[DATA]

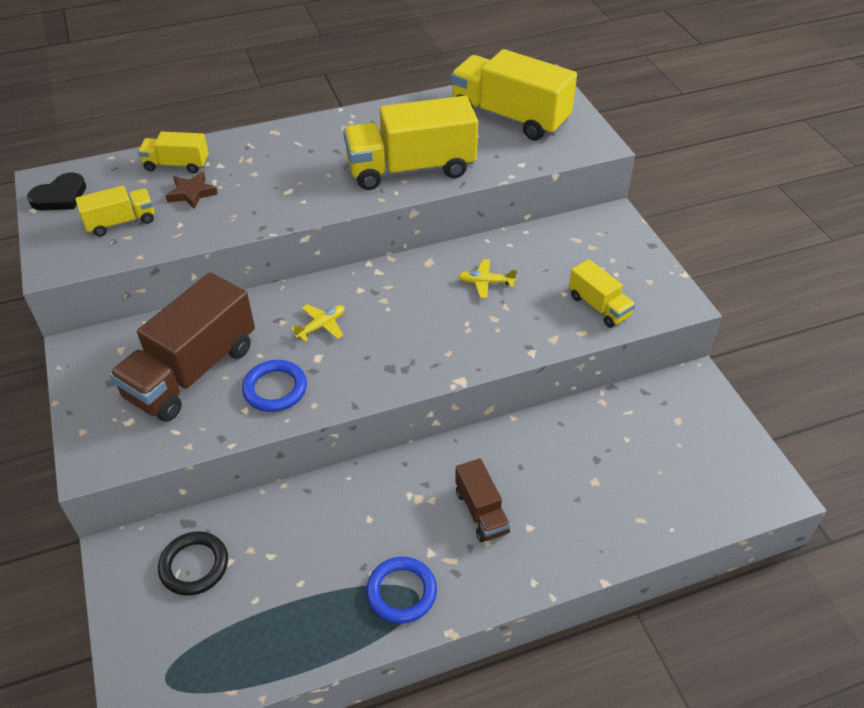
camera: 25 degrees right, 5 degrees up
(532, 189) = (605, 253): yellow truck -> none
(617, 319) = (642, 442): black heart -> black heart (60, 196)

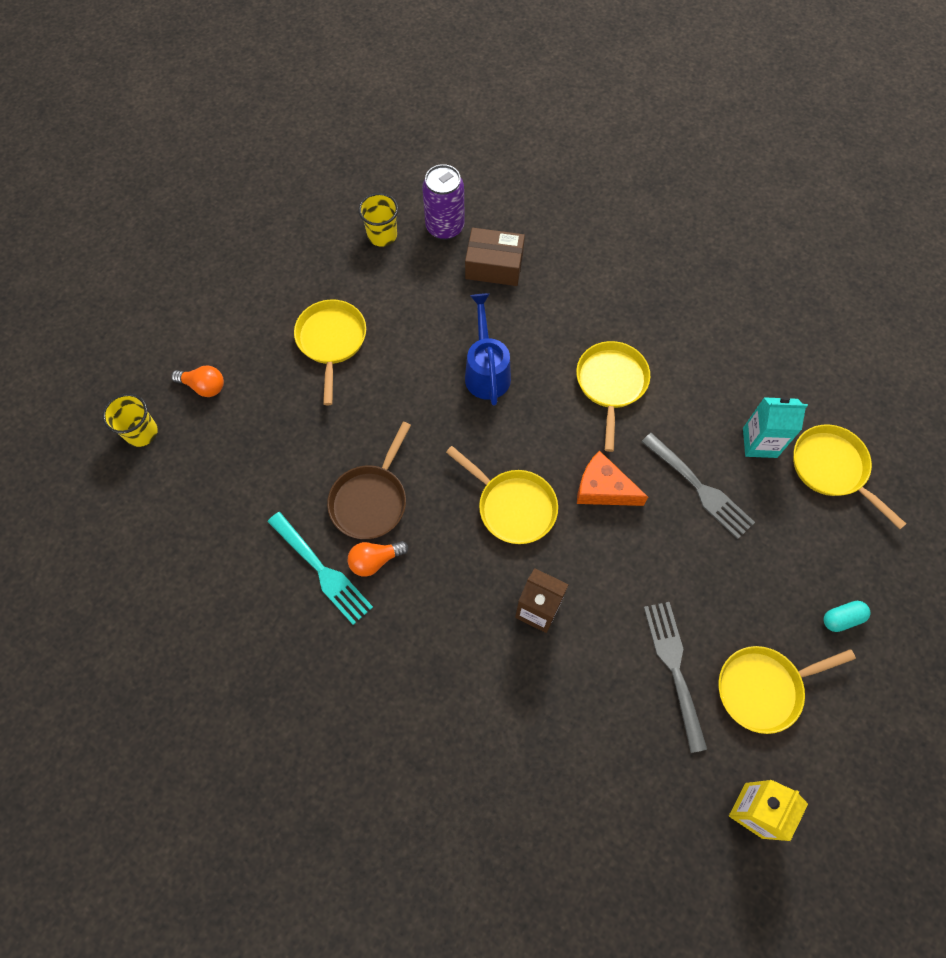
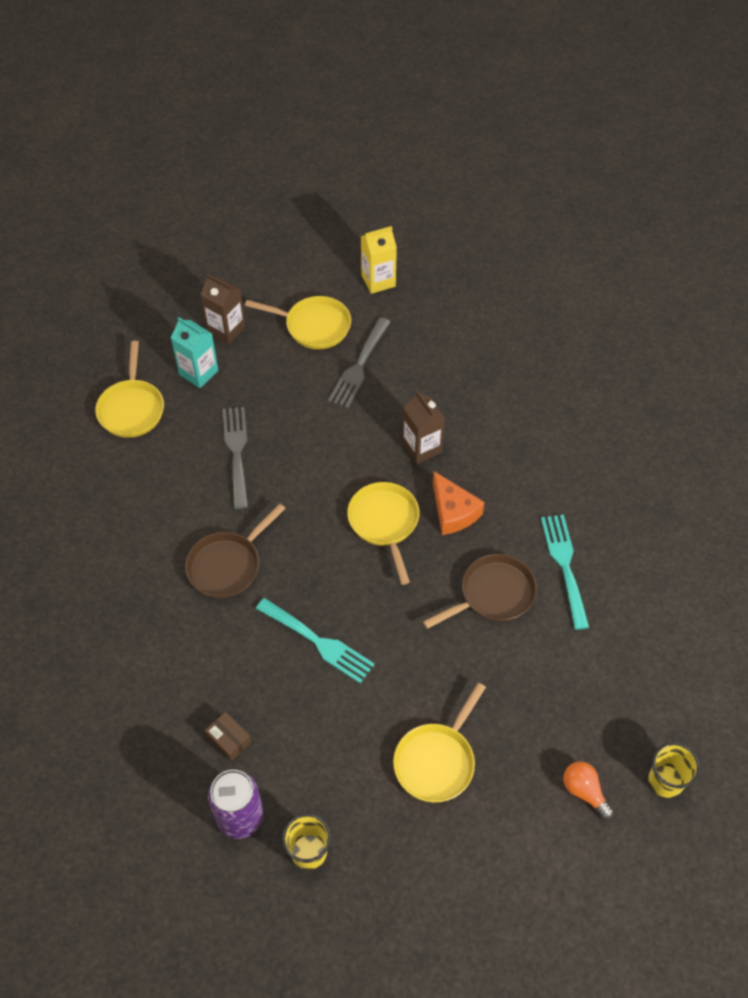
camera: 145 degrees left, 10 degrees down
(375, 560) = (518, 548): orange light bulb -> none
(486, 370) = (318, 642): blue watering can -> turquoise fork
(494, 266) = (229, 740): brown box -> brown box, size x0.59
(603, 488) = (306, 494): orange cheese -> orange cheese (453, 512)
(611, 384) = (227, 565): yellow pan -> brown pan
(759, 442) = (162, 454): turquoise carton -> turquoise carton (198, 372)
(842, 618) = (226, 330): turquoise capsule -> brown carton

[PROBLEM TO SOLVE] Going through the entries above, count the lines that include "degrees" and state only the result.

[EXERCISE RESPONSE] 2